## Assigned task
Reproduce the first line of the material below and each line after it, exactly, through the line containing "Someone carried the rose-pink domino", and give nothing more.
####
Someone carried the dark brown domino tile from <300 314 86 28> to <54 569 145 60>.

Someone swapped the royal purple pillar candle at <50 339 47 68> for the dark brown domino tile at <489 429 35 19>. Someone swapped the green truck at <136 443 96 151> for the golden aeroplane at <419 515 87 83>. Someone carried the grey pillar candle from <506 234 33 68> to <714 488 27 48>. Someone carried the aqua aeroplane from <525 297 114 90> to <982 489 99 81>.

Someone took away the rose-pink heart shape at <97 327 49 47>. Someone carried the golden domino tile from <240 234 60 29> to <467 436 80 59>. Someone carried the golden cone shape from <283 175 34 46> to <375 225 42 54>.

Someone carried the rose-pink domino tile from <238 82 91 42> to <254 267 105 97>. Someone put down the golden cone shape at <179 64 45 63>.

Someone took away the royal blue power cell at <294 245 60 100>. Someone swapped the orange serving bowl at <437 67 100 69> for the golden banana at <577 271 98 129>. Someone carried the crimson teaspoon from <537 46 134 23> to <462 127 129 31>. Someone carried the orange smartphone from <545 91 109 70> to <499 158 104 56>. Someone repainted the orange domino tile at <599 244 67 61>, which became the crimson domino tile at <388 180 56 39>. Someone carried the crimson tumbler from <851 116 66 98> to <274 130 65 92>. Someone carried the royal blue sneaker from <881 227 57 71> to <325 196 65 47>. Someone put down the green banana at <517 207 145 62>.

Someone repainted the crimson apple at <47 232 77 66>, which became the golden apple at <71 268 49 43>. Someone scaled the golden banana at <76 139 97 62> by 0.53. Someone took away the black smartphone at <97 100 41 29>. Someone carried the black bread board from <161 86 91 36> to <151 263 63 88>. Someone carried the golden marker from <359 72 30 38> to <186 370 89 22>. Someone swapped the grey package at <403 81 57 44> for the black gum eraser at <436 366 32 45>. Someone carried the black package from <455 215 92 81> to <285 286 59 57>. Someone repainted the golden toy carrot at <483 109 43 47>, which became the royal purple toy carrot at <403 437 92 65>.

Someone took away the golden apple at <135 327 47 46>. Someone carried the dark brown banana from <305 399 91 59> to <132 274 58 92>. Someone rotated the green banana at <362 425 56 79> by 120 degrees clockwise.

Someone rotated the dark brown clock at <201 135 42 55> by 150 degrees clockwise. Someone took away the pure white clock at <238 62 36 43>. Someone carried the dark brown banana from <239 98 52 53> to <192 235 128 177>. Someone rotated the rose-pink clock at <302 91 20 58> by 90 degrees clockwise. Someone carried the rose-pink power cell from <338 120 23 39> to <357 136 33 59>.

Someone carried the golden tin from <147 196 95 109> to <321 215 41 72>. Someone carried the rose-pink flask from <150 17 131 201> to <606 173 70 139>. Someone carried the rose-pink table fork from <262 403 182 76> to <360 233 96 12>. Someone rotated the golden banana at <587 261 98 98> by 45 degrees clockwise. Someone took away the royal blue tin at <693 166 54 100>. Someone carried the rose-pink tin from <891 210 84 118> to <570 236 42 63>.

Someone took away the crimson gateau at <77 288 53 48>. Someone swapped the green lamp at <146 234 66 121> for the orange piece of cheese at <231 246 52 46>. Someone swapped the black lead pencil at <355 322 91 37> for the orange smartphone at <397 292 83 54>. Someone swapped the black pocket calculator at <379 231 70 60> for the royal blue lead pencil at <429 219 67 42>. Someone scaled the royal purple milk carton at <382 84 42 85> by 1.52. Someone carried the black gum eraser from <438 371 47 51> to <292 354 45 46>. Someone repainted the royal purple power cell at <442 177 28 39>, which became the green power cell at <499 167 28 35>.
####
## Result of the exercise
Someone carried the dark brown domino tile from <300 314 86 28> to <54 569 145 60>.

Someone swapped the royal purple pillar candle at <50 339 47 68> for the dark brown domino tile at <489 429 35 19>. Someone swapped the green truck at <136 443 96 151> for the golden aeroplane at <419 515 87 83>. Someone carried the grey pillar candle from <506 234 33 68> to <714 488 27 48>. Someone carried the aqua aeroplane from <525 297 114 90> to <982 489 99 81>.

Someone took away the rose-pink heart shape at <97 327 49 47>. Someone carried the golden domino tile from <240 234 60 29> to <467 436 80 59>. Someone carried the golden cone shape from <283 175 34 46> to <375 225 42 54>.

Someone carried the rose-pink domino tile from <238 82 91 42> to <254 267 105 97>. Someone put down the golden cone shape at <179 64 45 63>.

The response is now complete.